■ **Exercise description**
Leave every picture out and return the rest of the listing verbatim.

■ **Supplied data**
*** Block opens ***

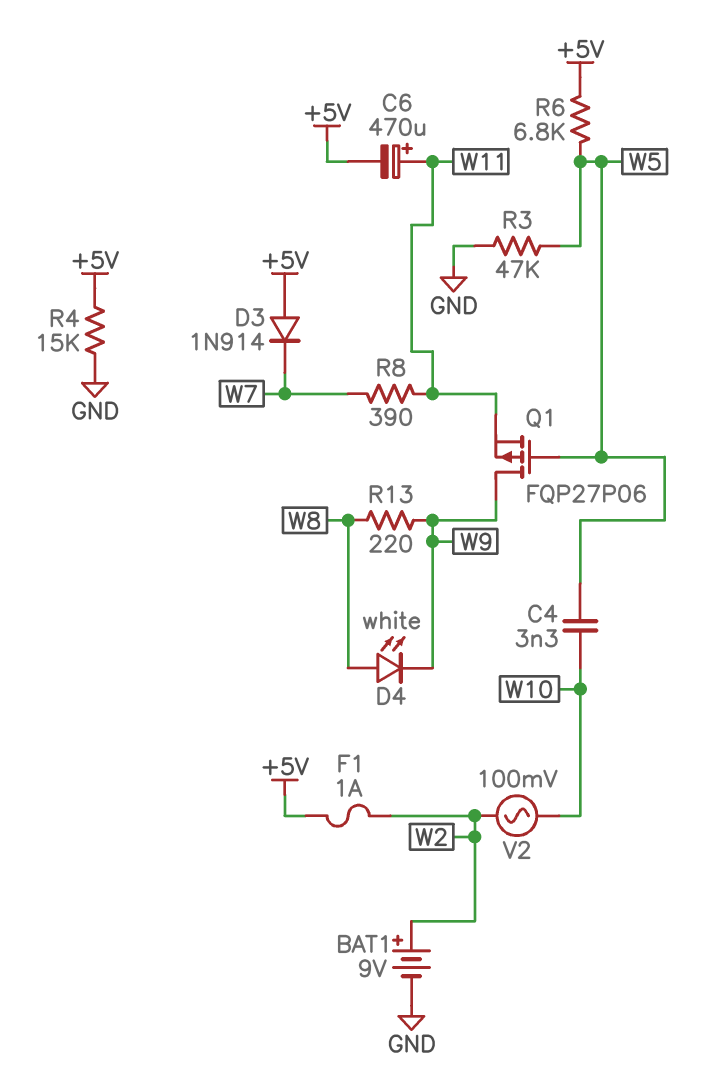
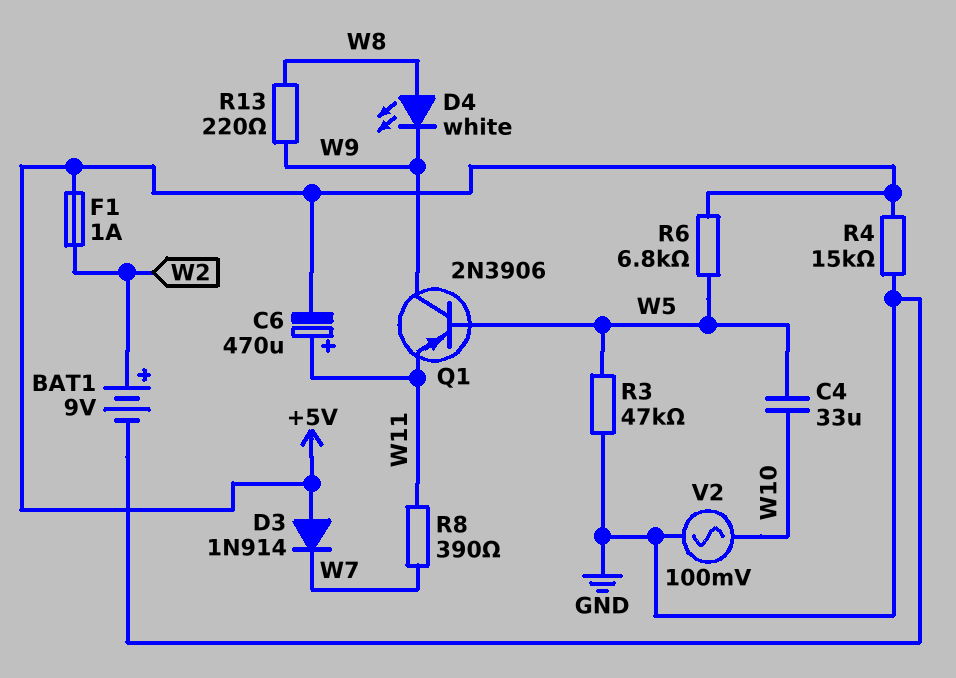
C4: 3.3nF (W5, W10) -> 33uF (W5, W10)
Q1: PMOS FQP27P06 (G W5, D W9, S W11) -> PNP 2N3906 (B W5, C W9, E W11)
V2: AC 100mV (W2, W10) -> AC 100mV (GND, W10)

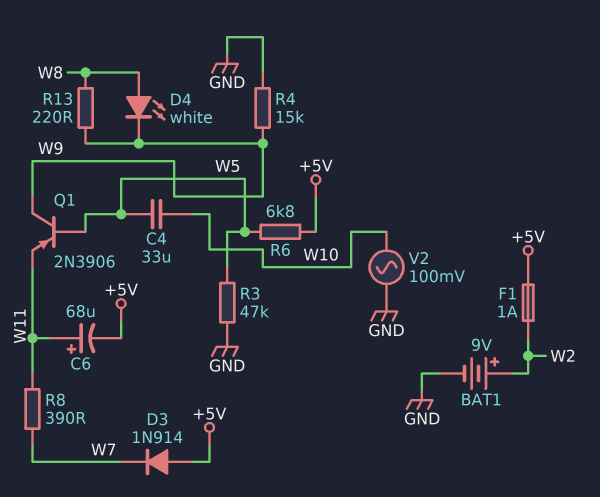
C6: 470uF (plus W11, minus +5V) -> 68uF (plus W11, minus +5V)
R4: 15k (+5V, GND) -> 15k (GND, W9)

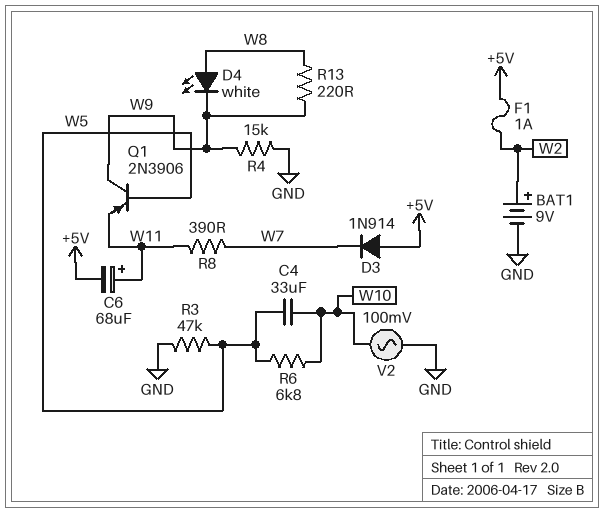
R6: 6.8k (+5V, W5) -> 6.8k (W5, W10)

*** Block closes ***

■ **Final answer**
C4: 3.3nF (W5, W10) -> 33uF (W5, W10)
Q1: PMOS FQP27P06 (G W5, D W9, S W11) -> PNP 2N3906 (B W5, C W9, E W11)
V2: AC 100mV (W2, W10) -> AC 100mV (GND, W10)

C6: 470uF (plus W11, minus +5V) -> 68uF (plus W11, minus +5V)
R4: 15k (+5V, GND) -> 15k (GND, W9)

R6: 6.8k (+5V, W5) -> 6.8k (W5, W10)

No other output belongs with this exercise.